═════ THE DATA ═════
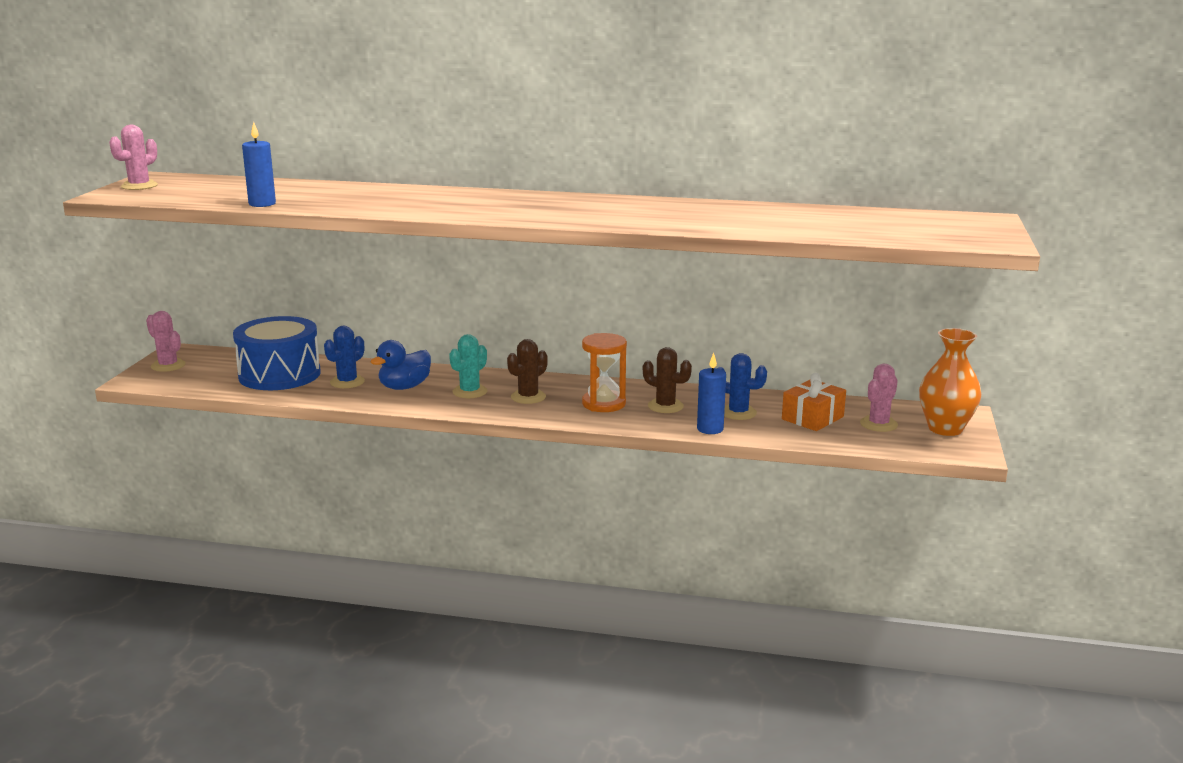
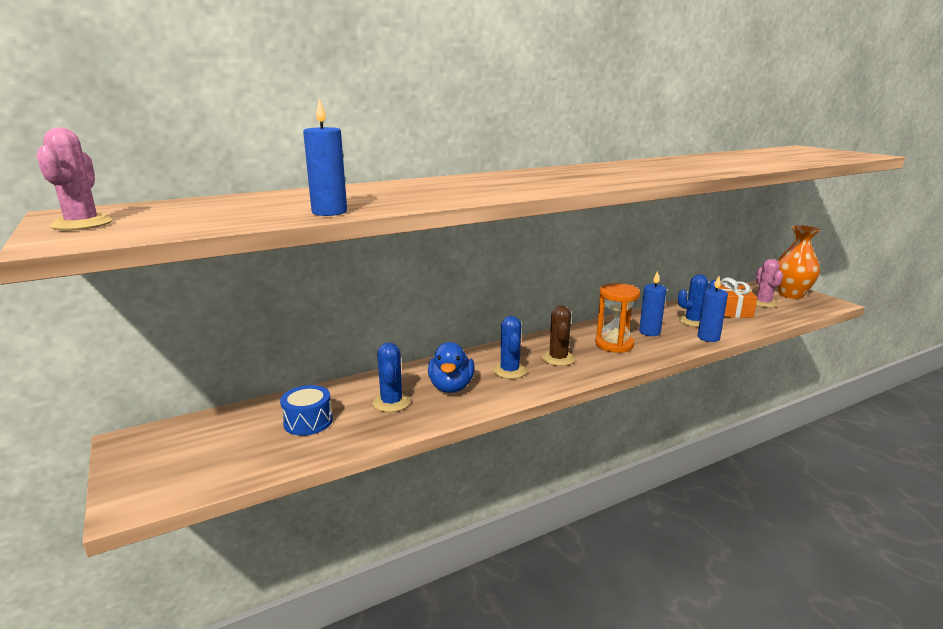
camera: 40 degrees left, 0 degrees up
(168, 365) = (147, 464): pink cactus -> none
(279, 375) = (308, 422): blue drum -> blue drum, size x0.50
(470, 392) = (509, 371): turquoise cactus -> blue cactus
(665, 406) = (649, 332): brown cactus -> blue candle

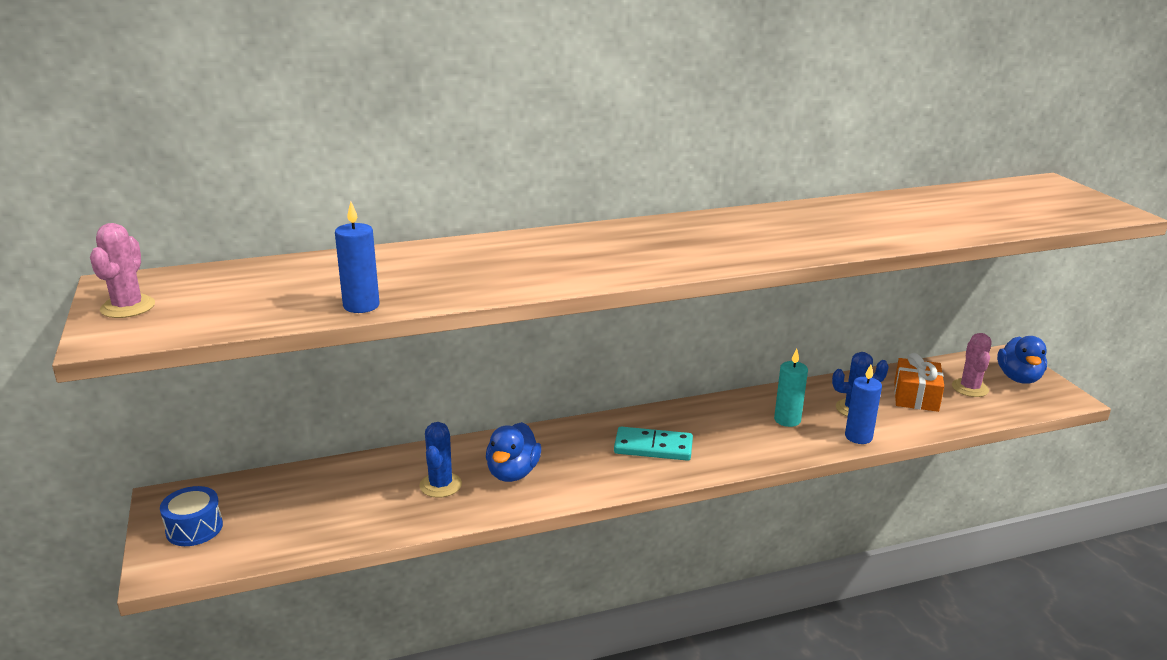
camera: 10 degrees right, 5 degrees up
(308, 422) = (346, 498): blue drum -> blue drum (194, 528)
(509, 371) = (588, 458): blue cactus -> none
(558, 359) = (653, 447): brown cactus -> turquoise domino
(614, 344) = (732, 434): orange hourglass -> none
(649, 332) = (787, 420): blue candle -> turquoise candle
(791, 295) = (1018, 378): orange vase -> blue duck

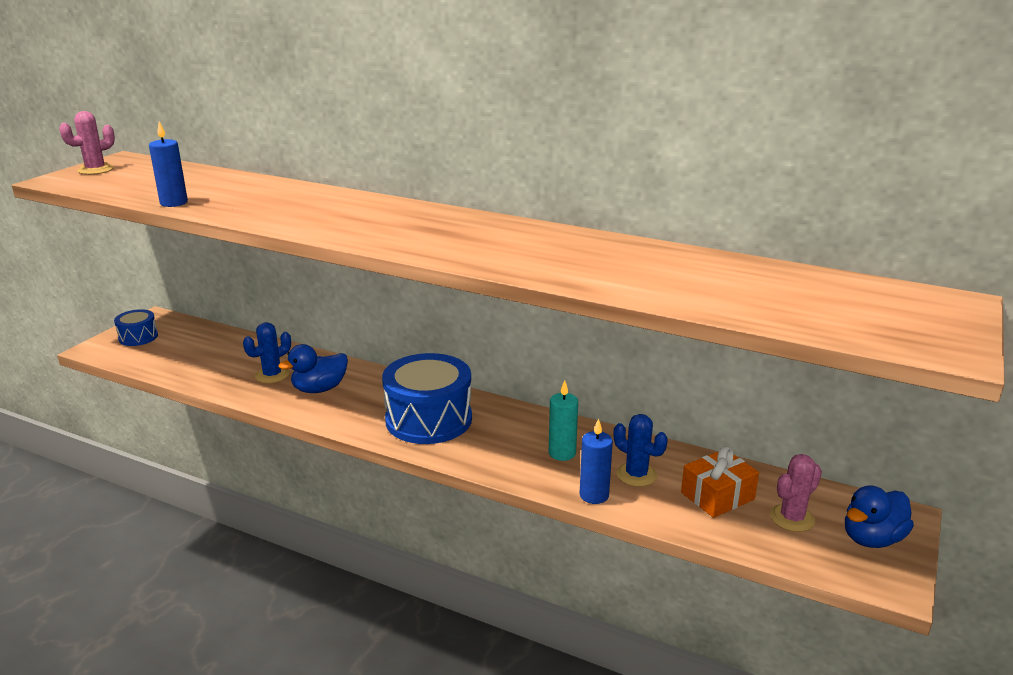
camera: 45 degrees right, 0 degrees up
(653, 447) = (428, 419): turquoise domino -> blue drum

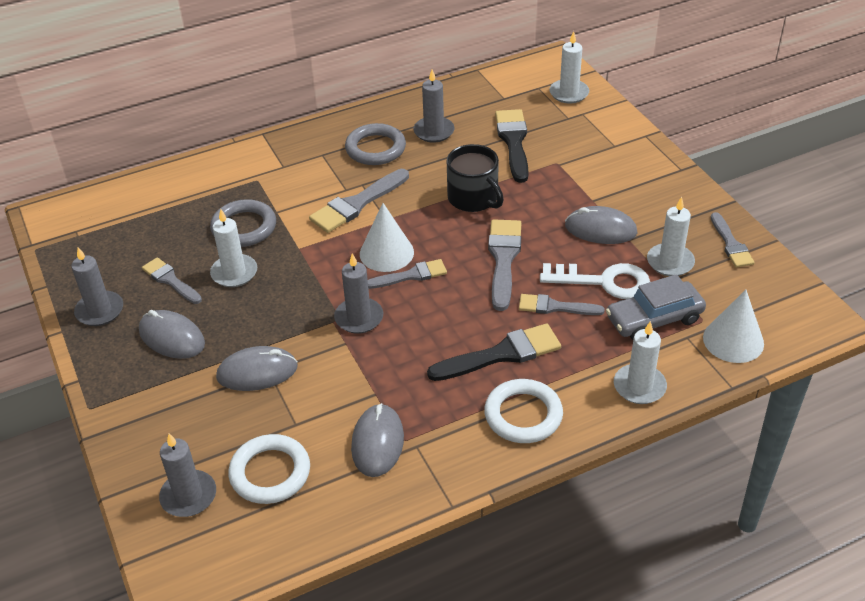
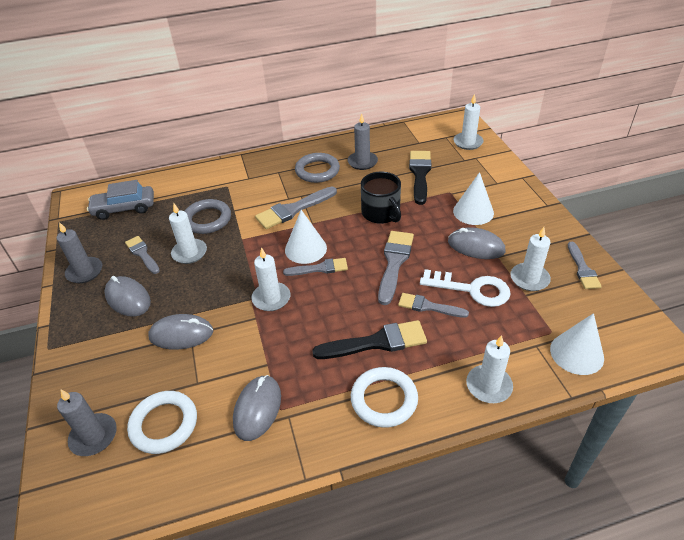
camera: 10 degrees right, 0 degrees up
(359, 318) = (271, 298): grey candle -> white candle
(590, 186) = (473, 212): none -> white cone
(654, 319) = (509, 326): grey car -> grey car (124, 208)

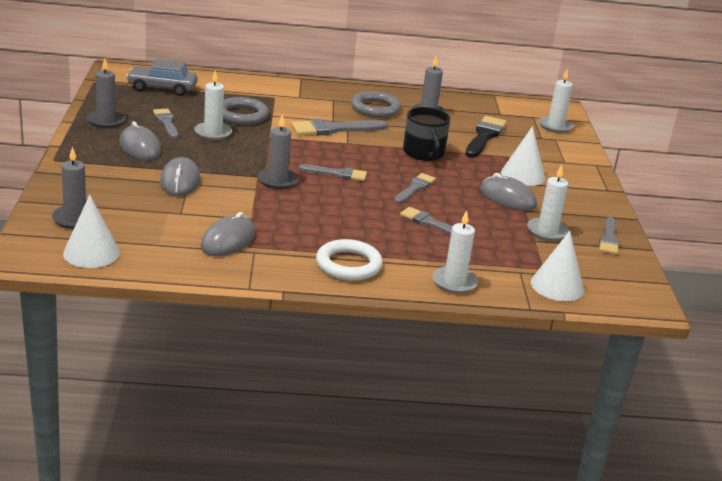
camera: 10 degrees right, 15 degrees down
(164, 424) = (139, 228): white ring -> none
(181, 334) = (180, 181): grey mouse -> grey mouse turned 75 degrees clockwise
(271, 298) = (277, 180): white candle -> grey candle
(305, 249) = (330, 158): white cone -> white cone (91, 253)
(376, 342) = (363, 231): black brush -> none
(394, 263) = (415, 188): grey brush -> grey brush, size x0.64
(472, 289) = (482, 223): white key -> none

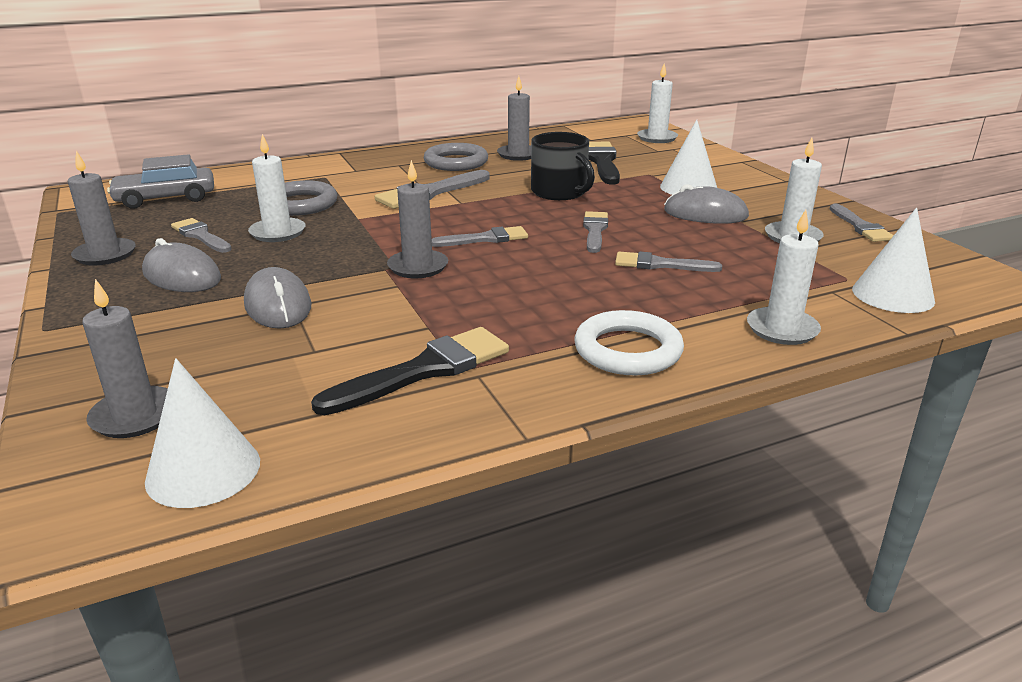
camera: 20 degrees left, 0 degrees up
(228, 240) = (424, 370): grey mouse -> black brush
═════
The word "drum" occurs on some lines of the entries. Work out how many such lines there are and reply with the number alone.

3